──────── Material for the task

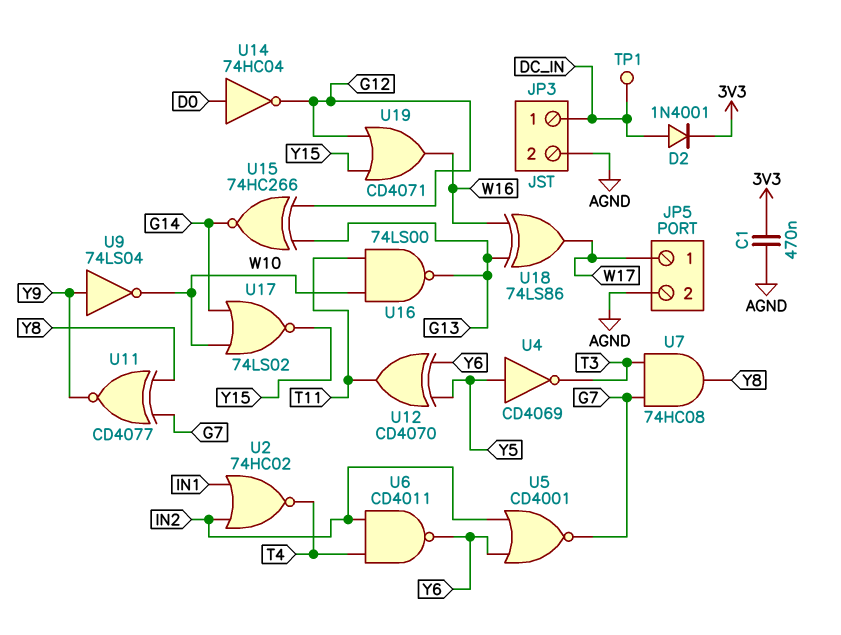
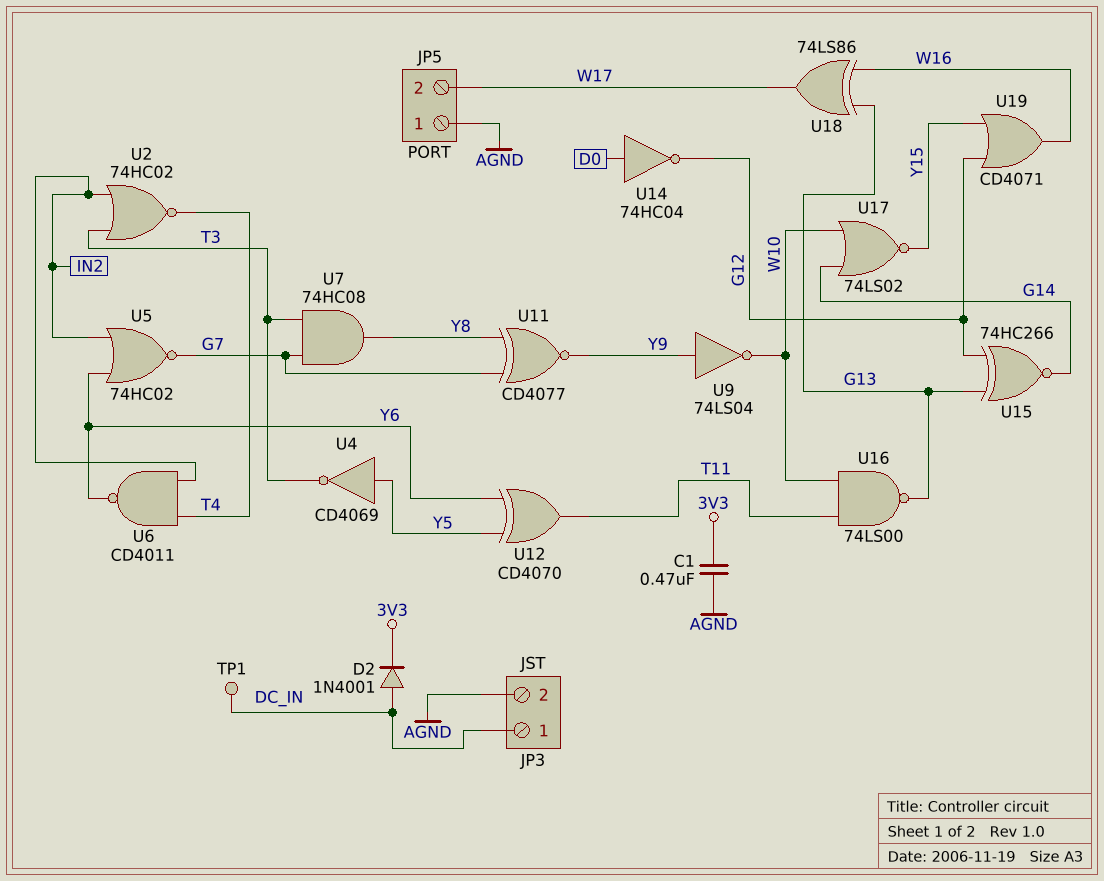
JP5 pin 1: W17 -> AGND
JP5 pin 2: AGND -> W17
U2: NOR 74HC02 (in IN1, in IN2, out T4) -> NOR 74HC02 (in IN2, in T3, out T4)
U5: NOR CD4001 (in IN2, in Y6, out G7) -> NOR 74HC02 (in IN2, in Y6, out G7)

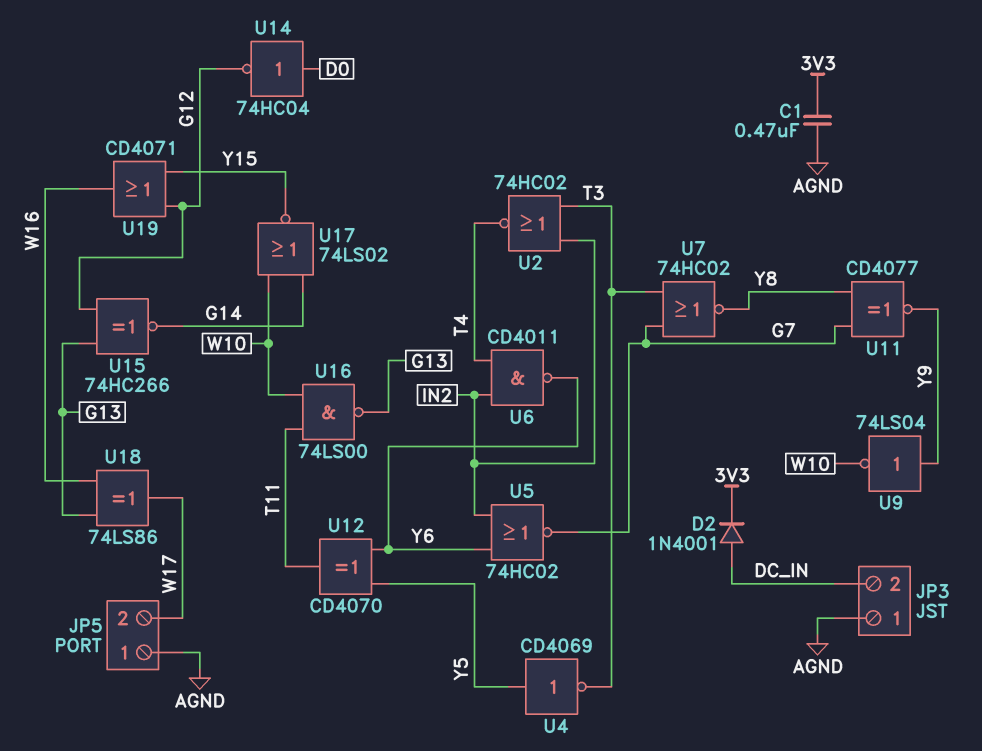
JP3 pin 1: DC_IN -> AGND
JP3 pin 2: AGND -> DC_IN
TP1: test point (DC_IN) -> none
U7: AND 74HC08 (in G7, in T3, out Y8) -> NOR 74HC02 (in G7, in T3, out Y8)

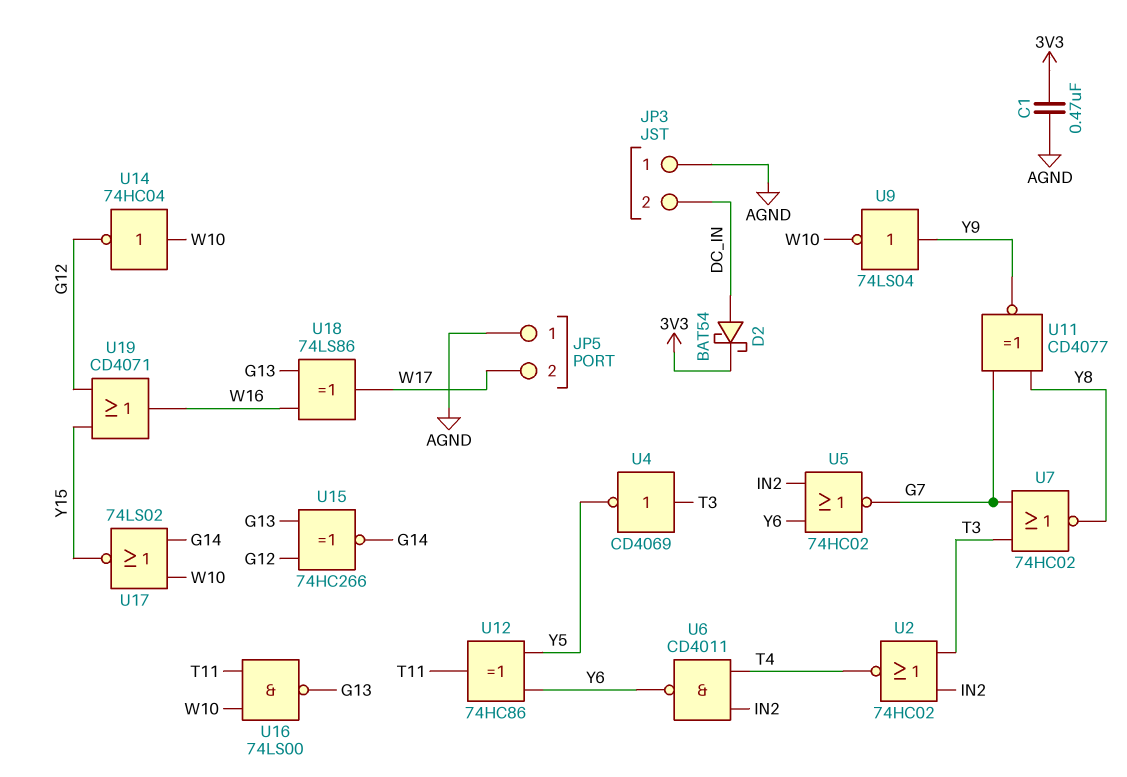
D2: diode 1N4001 (A DC_IN, K 3V3) -> schottky BAT54 (A DC_IN, K 3V3)
U4: NOT CD4069 (in Y5, out T3) -> NOT CD4069 (in T3, out Y5)
U12: XOR CD4070 (in Y5, in Y6, out T11) -> XOR 74HC86 (in Y5, in Y6, out T11)
U14: NOT 74HC04 (in D0, out G12) -> NOT 74HC04 (in W10, out G12)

────────────────

#### What needs to be done:
Filter the lines above so that only those with the string "AGND" remain, then copy them.

#### Response:
JP5 pin 1: W17 -> AGND
JP5 pin 2: AGND -> W17
JP3 pin 1: DC_IN -> AGND
JP3 pin 2: AGND -> DC_IN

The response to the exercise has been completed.